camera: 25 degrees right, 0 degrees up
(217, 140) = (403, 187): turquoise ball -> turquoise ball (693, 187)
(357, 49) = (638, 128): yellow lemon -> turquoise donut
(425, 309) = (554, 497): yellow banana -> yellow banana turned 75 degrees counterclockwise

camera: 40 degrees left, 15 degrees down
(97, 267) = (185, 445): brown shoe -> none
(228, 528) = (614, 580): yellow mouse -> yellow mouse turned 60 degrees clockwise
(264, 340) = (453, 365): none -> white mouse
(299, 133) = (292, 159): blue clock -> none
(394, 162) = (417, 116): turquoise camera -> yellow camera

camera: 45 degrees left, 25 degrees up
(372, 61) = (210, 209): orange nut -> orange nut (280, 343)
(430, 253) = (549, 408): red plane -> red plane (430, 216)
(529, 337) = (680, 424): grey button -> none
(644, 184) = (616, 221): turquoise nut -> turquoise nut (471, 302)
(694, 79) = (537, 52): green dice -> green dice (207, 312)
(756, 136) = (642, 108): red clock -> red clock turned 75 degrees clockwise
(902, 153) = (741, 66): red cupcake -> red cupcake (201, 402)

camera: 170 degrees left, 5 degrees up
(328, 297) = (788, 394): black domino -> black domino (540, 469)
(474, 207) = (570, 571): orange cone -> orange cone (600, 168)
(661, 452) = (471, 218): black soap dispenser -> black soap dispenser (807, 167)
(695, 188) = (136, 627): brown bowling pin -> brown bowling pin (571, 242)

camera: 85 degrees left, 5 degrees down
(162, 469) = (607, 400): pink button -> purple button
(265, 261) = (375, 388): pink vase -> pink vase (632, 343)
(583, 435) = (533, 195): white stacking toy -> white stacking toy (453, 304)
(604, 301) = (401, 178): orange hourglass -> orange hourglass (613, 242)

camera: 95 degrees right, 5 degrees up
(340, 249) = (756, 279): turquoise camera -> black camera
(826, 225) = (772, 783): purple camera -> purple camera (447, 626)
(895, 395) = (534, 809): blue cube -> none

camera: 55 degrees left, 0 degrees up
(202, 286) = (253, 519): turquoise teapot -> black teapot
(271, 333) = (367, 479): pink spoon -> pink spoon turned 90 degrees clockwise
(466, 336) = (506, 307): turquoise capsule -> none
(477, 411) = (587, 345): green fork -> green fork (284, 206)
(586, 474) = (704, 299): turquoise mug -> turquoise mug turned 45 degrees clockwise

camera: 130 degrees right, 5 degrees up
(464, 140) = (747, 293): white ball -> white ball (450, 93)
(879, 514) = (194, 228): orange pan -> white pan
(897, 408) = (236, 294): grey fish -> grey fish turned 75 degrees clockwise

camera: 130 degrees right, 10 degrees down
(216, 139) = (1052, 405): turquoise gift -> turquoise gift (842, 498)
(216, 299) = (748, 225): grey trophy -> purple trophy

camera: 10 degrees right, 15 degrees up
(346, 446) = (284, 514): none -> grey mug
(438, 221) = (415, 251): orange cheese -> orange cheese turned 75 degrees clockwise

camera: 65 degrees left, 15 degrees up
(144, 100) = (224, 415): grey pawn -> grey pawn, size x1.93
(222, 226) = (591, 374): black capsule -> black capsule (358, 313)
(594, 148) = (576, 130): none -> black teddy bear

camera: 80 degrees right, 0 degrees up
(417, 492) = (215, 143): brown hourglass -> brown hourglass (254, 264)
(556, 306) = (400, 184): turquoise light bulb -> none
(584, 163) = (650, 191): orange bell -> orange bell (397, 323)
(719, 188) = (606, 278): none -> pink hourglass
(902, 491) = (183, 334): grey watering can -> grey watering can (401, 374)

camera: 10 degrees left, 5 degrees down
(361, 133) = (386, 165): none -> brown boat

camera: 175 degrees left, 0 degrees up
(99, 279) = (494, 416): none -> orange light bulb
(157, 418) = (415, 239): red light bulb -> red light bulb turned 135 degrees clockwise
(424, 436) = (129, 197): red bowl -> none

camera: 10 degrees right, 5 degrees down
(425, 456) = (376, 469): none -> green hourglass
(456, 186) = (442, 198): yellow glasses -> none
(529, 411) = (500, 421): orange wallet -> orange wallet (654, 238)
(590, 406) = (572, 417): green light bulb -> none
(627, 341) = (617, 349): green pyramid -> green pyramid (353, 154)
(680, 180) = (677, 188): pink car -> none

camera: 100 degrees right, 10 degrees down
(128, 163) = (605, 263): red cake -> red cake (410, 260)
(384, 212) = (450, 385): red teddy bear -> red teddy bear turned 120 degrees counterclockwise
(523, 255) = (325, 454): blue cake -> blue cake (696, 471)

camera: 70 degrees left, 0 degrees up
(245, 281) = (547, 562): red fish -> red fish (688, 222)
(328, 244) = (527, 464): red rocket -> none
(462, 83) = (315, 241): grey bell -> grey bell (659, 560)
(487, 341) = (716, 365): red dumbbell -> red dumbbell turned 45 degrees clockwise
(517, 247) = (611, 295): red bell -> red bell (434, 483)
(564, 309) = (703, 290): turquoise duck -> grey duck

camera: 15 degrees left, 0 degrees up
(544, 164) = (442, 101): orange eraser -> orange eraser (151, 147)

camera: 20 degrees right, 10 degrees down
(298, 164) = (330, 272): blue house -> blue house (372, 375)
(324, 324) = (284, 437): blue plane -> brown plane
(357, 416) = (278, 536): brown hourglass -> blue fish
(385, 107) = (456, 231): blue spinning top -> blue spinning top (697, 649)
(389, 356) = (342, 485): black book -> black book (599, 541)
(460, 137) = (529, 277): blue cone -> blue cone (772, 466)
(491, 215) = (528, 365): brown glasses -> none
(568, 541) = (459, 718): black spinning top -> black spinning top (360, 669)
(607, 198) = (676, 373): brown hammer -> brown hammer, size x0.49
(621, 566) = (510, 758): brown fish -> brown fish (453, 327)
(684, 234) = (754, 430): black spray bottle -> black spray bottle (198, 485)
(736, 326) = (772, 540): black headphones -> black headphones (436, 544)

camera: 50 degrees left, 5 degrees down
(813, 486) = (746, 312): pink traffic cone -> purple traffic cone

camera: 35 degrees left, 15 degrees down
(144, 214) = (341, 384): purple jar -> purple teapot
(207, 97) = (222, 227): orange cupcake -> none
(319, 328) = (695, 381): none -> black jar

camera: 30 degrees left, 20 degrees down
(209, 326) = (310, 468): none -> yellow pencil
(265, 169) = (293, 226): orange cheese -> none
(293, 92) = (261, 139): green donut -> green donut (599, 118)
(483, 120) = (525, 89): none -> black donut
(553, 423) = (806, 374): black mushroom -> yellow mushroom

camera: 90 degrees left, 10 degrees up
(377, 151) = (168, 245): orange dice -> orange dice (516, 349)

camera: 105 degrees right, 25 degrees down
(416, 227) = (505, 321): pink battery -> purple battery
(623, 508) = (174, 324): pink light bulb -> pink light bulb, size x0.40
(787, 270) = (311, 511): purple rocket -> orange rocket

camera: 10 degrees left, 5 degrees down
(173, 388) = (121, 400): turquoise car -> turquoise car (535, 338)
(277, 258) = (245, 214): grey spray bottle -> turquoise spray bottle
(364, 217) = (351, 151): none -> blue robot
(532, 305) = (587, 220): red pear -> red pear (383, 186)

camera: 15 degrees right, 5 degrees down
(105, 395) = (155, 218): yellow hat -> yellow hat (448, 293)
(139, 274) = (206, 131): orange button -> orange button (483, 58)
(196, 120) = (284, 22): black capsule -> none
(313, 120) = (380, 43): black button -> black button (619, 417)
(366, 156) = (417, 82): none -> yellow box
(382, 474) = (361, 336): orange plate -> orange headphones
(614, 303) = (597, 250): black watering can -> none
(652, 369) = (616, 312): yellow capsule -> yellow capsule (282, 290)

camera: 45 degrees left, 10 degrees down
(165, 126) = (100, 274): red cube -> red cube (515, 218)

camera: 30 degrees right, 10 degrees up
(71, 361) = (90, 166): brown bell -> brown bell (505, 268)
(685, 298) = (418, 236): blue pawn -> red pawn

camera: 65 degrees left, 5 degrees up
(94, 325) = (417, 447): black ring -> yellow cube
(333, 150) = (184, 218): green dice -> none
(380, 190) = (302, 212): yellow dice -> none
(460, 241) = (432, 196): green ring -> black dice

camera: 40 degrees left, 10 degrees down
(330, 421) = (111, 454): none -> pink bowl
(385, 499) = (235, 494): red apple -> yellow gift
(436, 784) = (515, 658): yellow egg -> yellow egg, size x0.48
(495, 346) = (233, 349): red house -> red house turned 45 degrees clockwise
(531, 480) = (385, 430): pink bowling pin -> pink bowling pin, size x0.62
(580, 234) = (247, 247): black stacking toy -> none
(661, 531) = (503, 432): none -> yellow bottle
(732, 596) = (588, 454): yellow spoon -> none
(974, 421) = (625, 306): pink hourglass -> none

++++++

Return, with nothing added or dropped, the line containing "camera: 45 degrees left, 10 degrees down" and every line after it to the end of the listing above.

camera: 45 degrees left, 10 degrees down
(165, 126) = (100, 274): red cube -> red cube (515, 218)

camera: 30 degrees right, 10 degrees up
(71, 361) = (90, 166): brown bell -> brown bell (505, 268)
(685, 298) = (418, 236): blue pawn -> red pawn

camera: 65 degrees left, 5 degrees up
(94, 325) = (417, 447): black ring -> yellow cube
(333, 150) = (184, 218): green dice -> none
(380, 190) = (302, 212): yellow dice -> none
(460, 241) = (432, 196): green ring -> black dice

camera: 40 degrees left, 10 degrees down
(330, 421) = (111, 454): none -> pink bowl
(385, 499) = (235, 494): red apple -> yellow gift
(436, 784) = (515, 658): yellow egg -> yellow egg, size x0.48
(495, 346) = (233, 349): red house -> red house turned 45 degrees clockwise
(531, 480) = (385, 430): pink bowling pin -> pink bowling pin, size x0.62
(580, 234) = (247, 247): black stacking toy -> none
(661, 531) = (503, 432): none -> yellow bottle
(732, 596) = (588, 454): yellow spoon -> none
(974, 421) = (625, 306): pink hourglass -> none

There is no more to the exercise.